TASK TO COMPLETE >> All of the records below are to be printed exactly; the pictures are to be left out.

Top of INPUT DATA

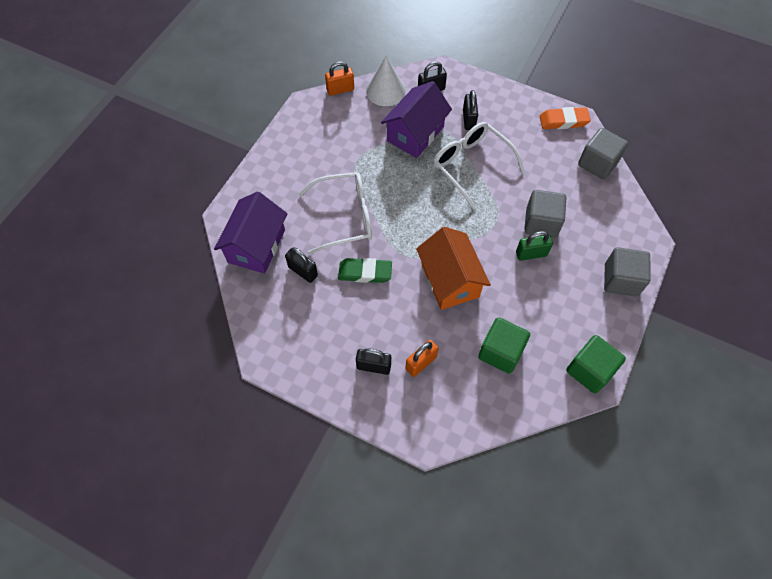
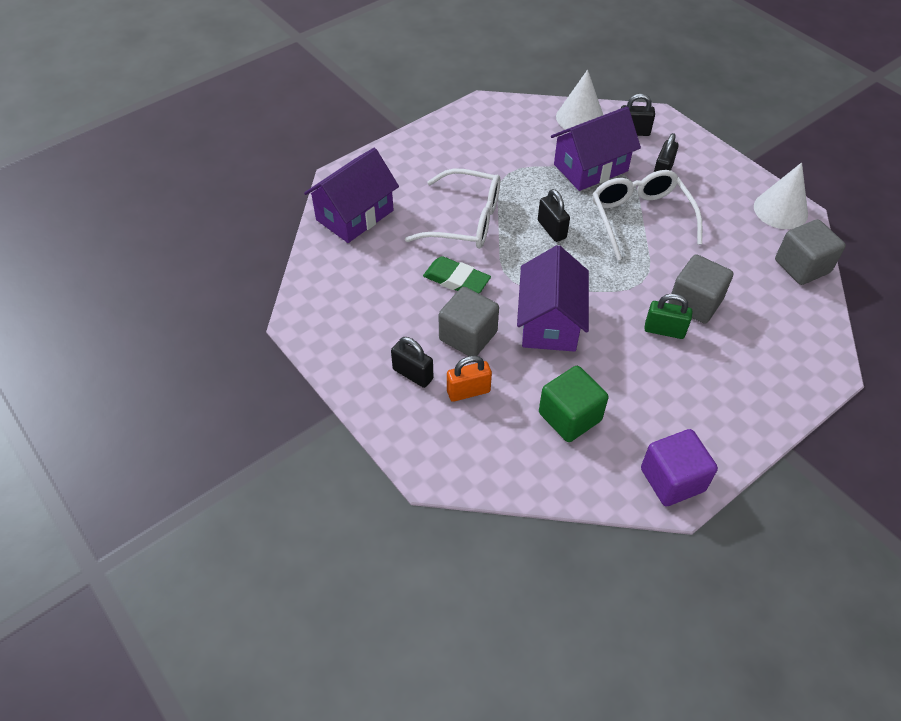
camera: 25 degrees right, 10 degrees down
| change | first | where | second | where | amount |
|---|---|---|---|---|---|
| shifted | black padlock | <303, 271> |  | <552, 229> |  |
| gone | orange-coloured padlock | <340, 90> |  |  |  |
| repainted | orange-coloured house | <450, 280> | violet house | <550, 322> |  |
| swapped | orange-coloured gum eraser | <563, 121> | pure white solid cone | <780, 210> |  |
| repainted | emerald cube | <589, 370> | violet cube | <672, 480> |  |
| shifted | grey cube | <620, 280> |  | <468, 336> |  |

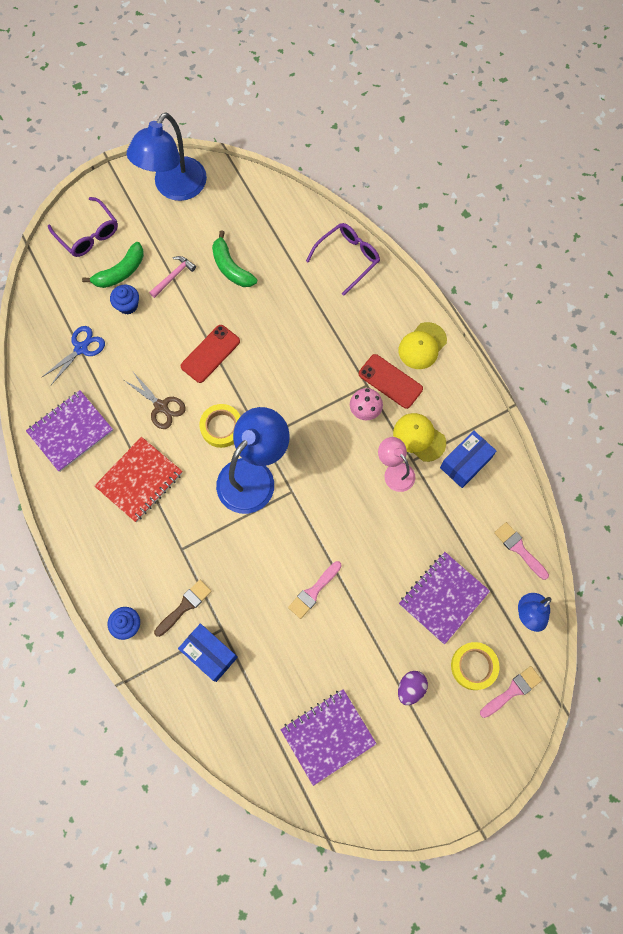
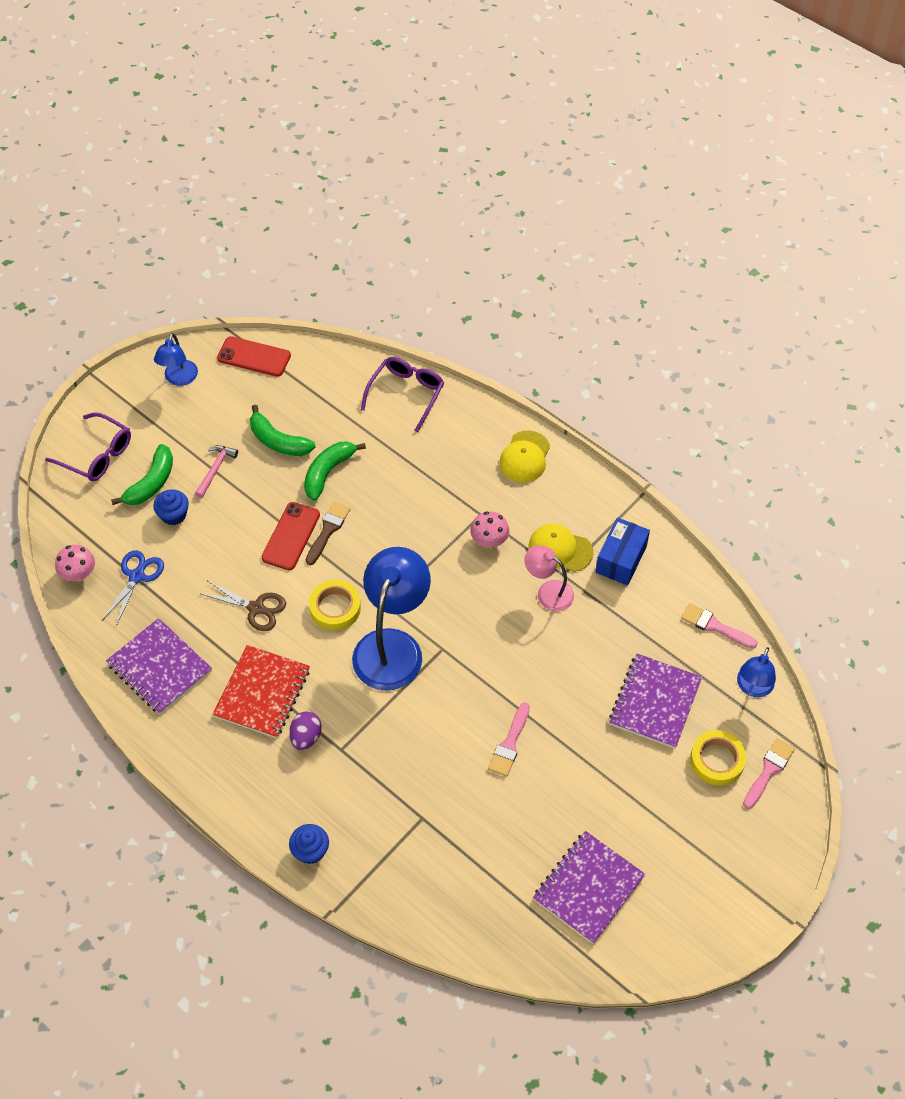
camera: 20 degrees left, 15 degrees down
| change | first | where | second | where | amount |
|---|---|---|---|---|---|
| rotated | violet exercise book | <70, 431> |  | <159, 668> | 75 degrees counterclockwise |
| scaled | cobalt desk lamp | <174, 188> |  | <179, 379> | x0.53 |
| shifted | dark brown paintbrush | <185, 606> |  | <328, 530> |  |
| gone | cobalt box | <209, 654> |  |  |  |
| shifted | scarlet phone | <390, 381> |  | <254, 357> |  |
| shifted | violet toy egg | <410, 688> |  | <306, 737> |  |
| new |  |  | pink mushroom | <79, 574> |  |
| new |  |  | emerald toy banana | <328, 472> |  |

Bottom of INPUT DATA

SOLUTION TO THIS PROBLEM >>
camera: 25 degrees right, 10 degrees down
| change | first | where | second | where | amount |
|---|---|---|---|---|---|
| shifted | black padlock | <303, 271> |  | <552, 229> |  |
| gone | orange-coloured padlock | <340, 90> |  |  |  |
| repainted | orange-coloured house | <450, 280> | violet house | <550, 322> |  |
| swapped | orange-coloured gum eraser | <563, 121> | pure white solid cone | <780, 210> |  |
| repainted | emerald cube | <589, 370> | violet cube | <672, 480> |  |
| shifted | grey cube | <620, 280> |  | <468, 336> |  |

camera: 20 degrees left, 15 degrees down
| change | first | where | second | where | amount |
|---|---|---|---|---|---|
| rotated | violet exercise book | <70, 431> |  | <159, 668> | 75 degrees counterclockwise |
| scaled | cobalt desk lamp | <174, 188> |  | <179, 379> | x0.53 |
| shifted | dark brown paintbrush | <185, 606> |  | <328, 530> |  |
| gone | cobalt box | <209, 654> |  |  |  |
| shifted | scarlet phone | <390, 381> |  | <254, 357> |  |
| shifted | violet toy egg | <410, 688> |  | <306, 737> |  |
| new |  |  | pink mushroom | <79, 574> |  |
| new |  |  | emerald toy banana | <328, 472> |  |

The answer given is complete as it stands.